-- Dataset records --
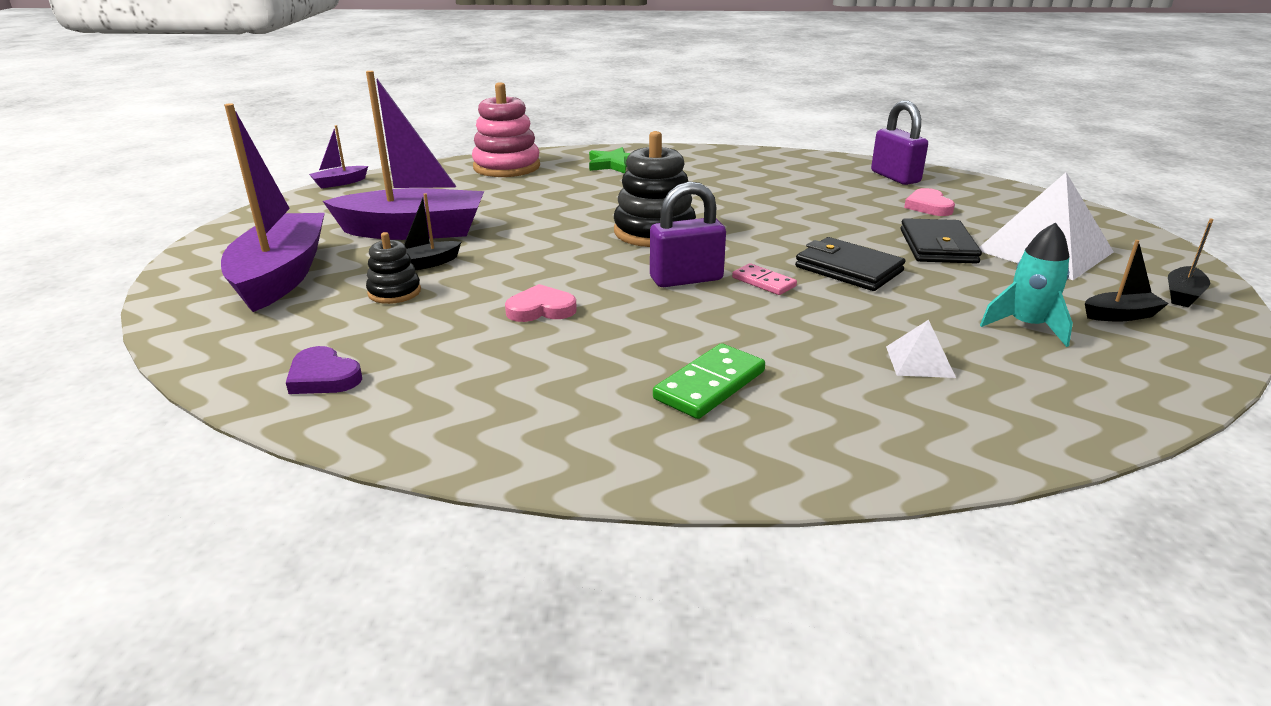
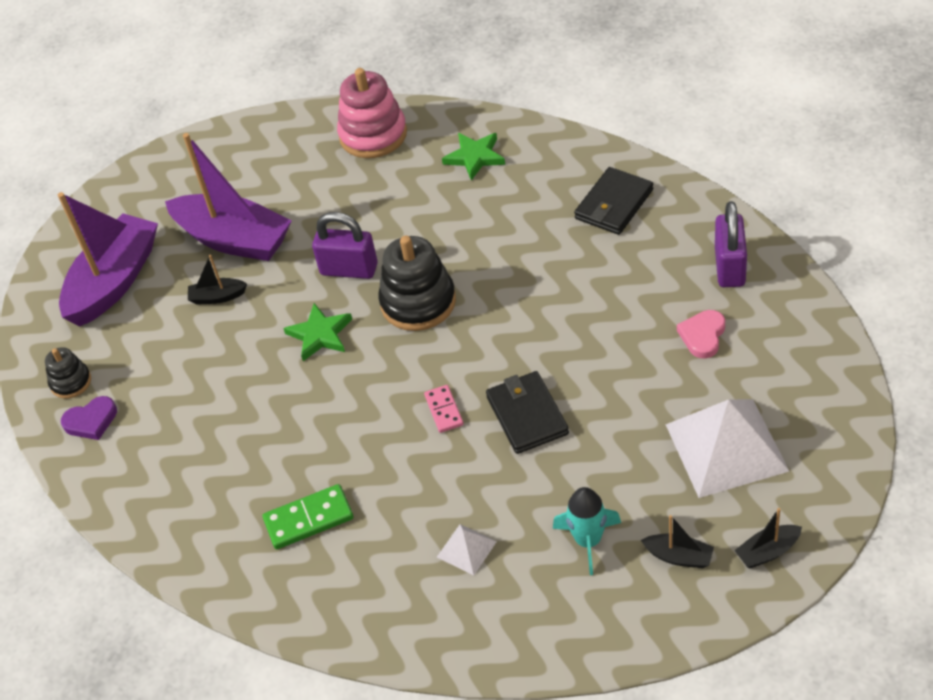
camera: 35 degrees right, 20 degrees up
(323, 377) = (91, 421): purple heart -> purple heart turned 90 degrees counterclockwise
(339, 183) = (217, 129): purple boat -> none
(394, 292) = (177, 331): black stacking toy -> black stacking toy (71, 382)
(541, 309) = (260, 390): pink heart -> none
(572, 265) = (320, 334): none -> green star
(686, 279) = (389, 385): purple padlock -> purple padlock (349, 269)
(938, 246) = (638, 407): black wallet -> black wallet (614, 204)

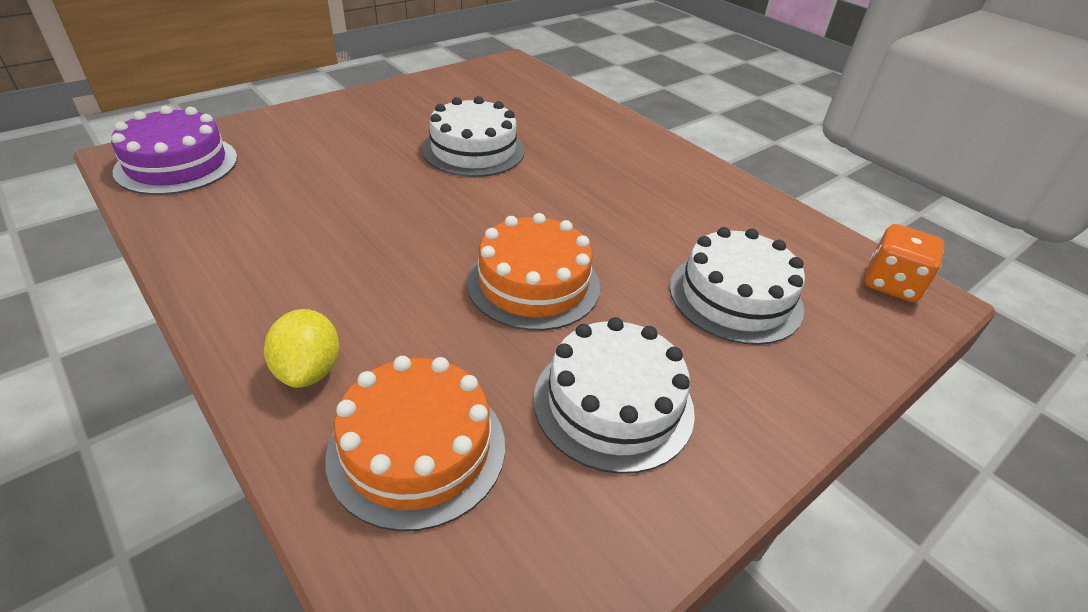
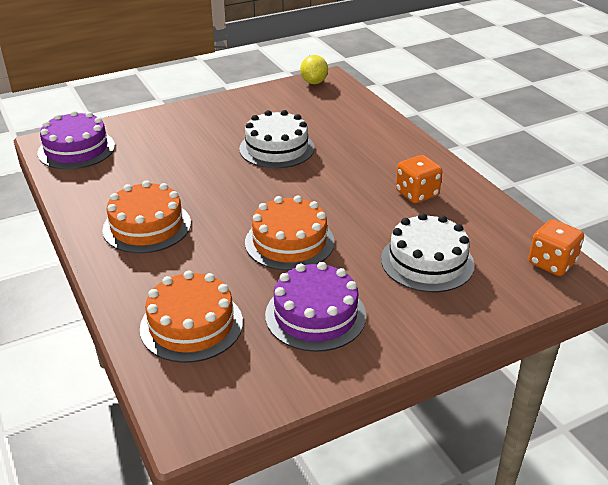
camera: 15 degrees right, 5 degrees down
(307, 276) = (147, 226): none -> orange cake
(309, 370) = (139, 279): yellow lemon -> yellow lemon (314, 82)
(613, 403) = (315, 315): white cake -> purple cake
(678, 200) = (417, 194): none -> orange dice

---

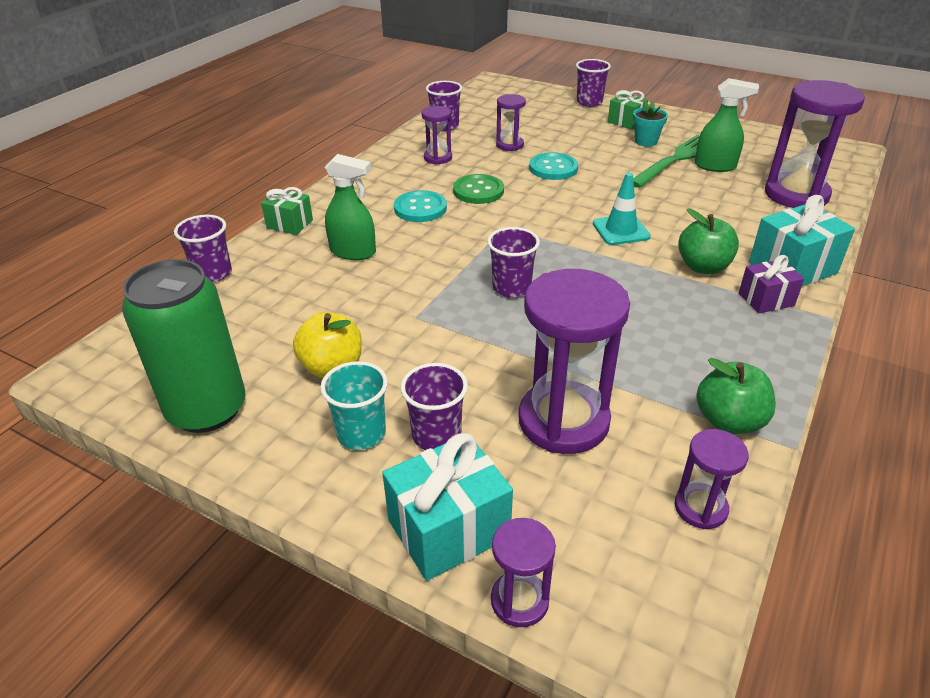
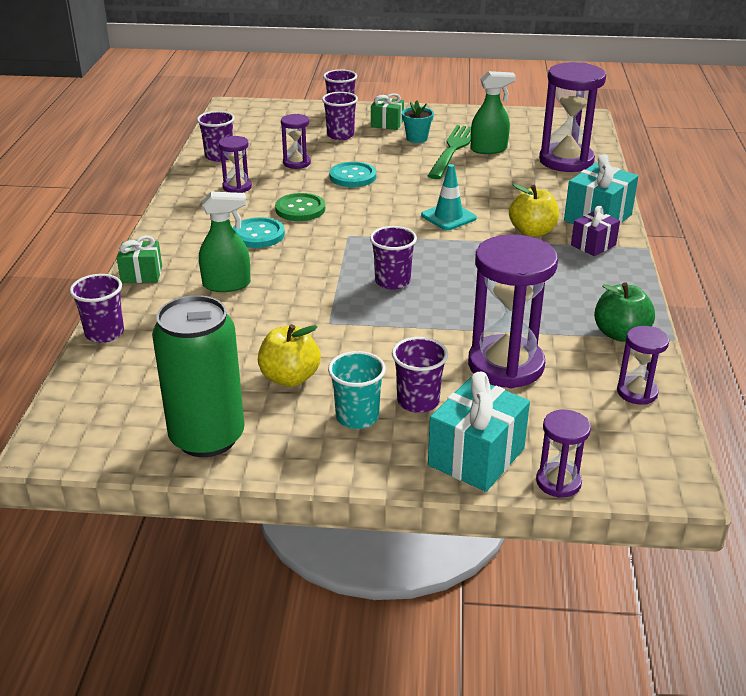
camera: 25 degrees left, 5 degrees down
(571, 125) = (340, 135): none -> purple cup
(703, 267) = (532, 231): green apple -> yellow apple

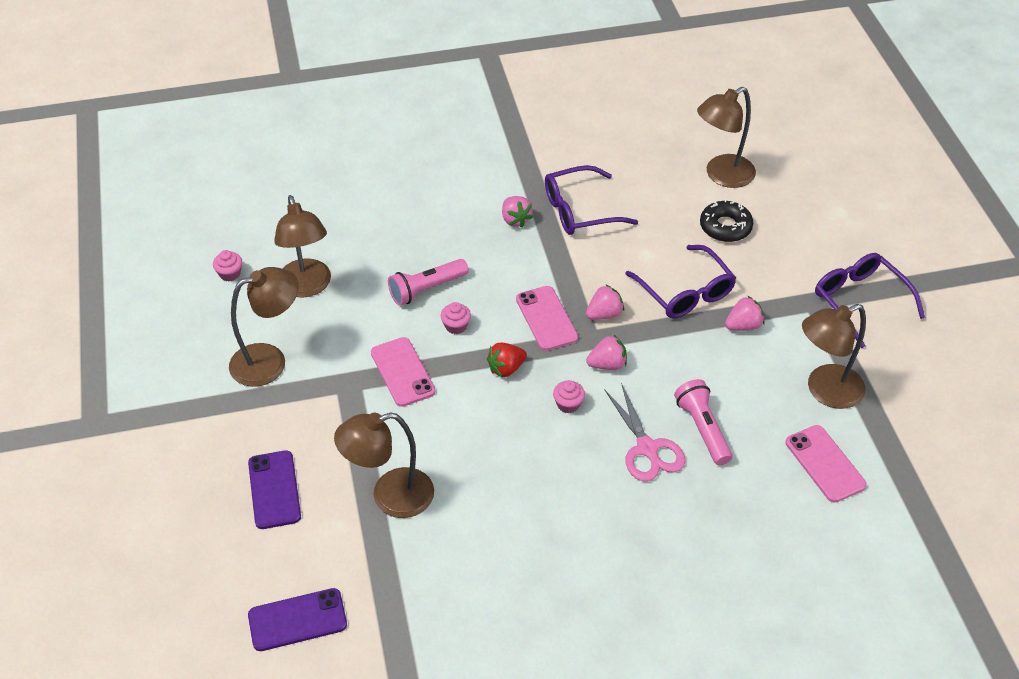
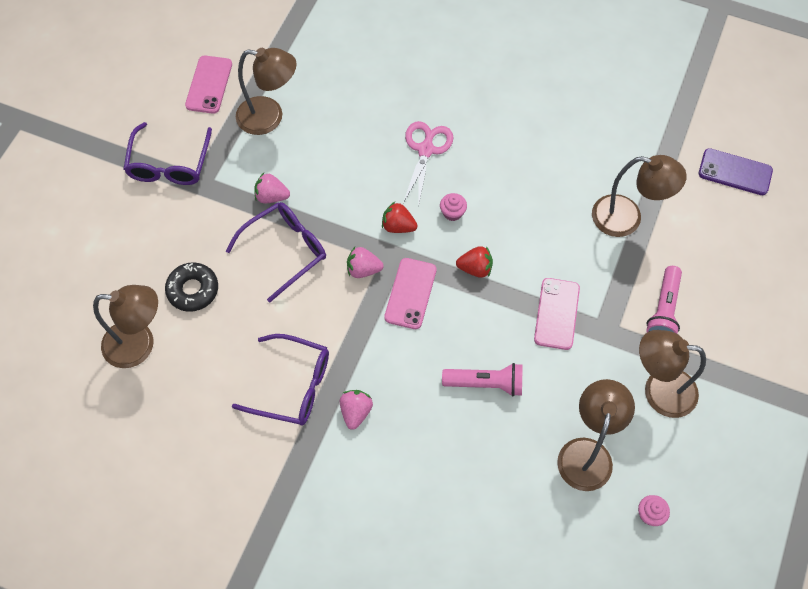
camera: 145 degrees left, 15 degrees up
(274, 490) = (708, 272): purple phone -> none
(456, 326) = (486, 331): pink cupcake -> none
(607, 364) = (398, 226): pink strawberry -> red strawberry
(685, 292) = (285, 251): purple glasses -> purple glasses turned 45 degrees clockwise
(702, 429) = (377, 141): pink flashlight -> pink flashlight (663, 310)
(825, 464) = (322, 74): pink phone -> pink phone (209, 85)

---

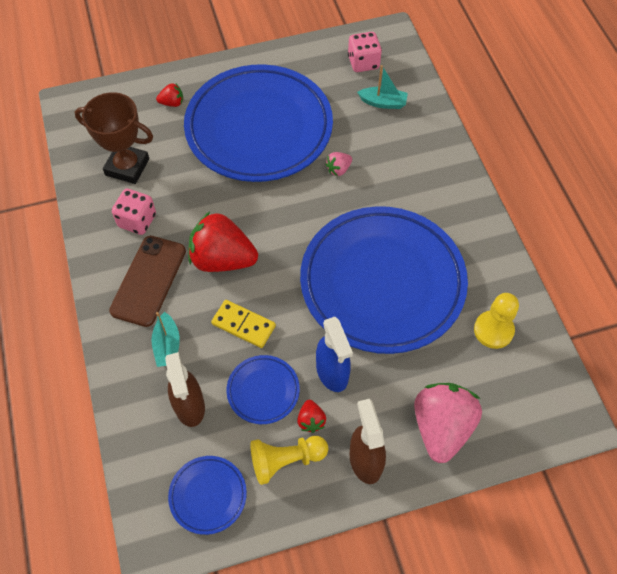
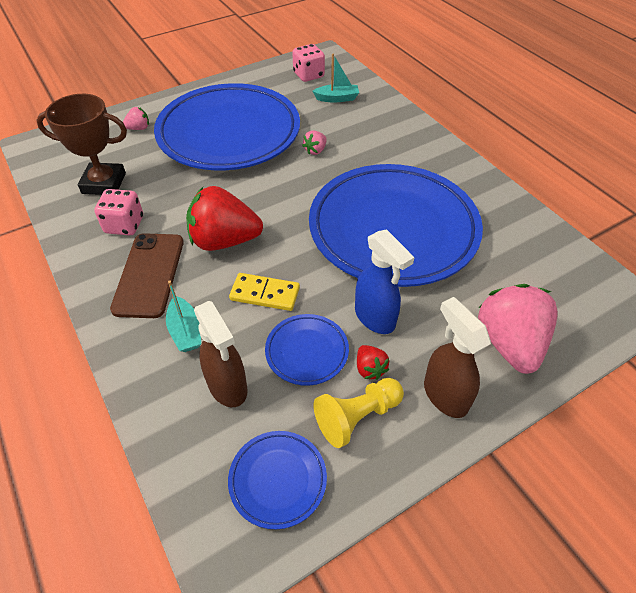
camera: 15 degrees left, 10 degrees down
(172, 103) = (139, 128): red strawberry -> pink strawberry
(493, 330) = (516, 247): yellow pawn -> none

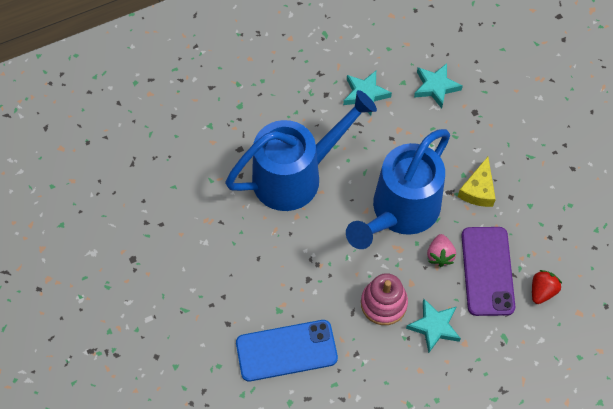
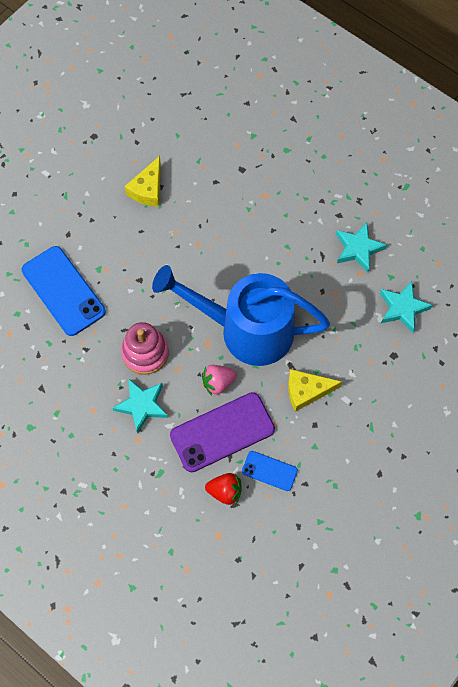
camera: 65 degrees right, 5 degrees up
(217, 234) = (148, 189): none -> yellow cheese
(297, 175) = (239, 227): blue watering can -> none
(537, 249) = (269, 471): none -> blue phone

-- Task instructions --
Among the entries above, locate the line with "camera: 35 degrees right, 20 degrees up" and the line with "(307, 276) = (147, 226): none -> orange cake". Give those two lines and all lines between them again, exactly, leaving out the pictures.

-- Your solution --
camera: 35 degrees right, 20 degrees up
(323, 377) = (91, 421): purple heart -> purple heart turned 90 degrees counterclockwise
(339, 183) = (217, 129): purple boat -> none
(394, 292) = (177, 331): black stacking toy -> black stacking toy (71, 382)
(541, 309) = (260, 390): pink heart -> none
(572, 265) = (320, 334): none -> green star
(686, 279) = (389, 385): purple padlock -> purple padlock (349, 269)
(938, 246) = (638, 407): black wallet -> black wallet (614, 204)

camera: 15 degrees right, 5 degrees down
(307, 276) = (147, 226): none -> orange cake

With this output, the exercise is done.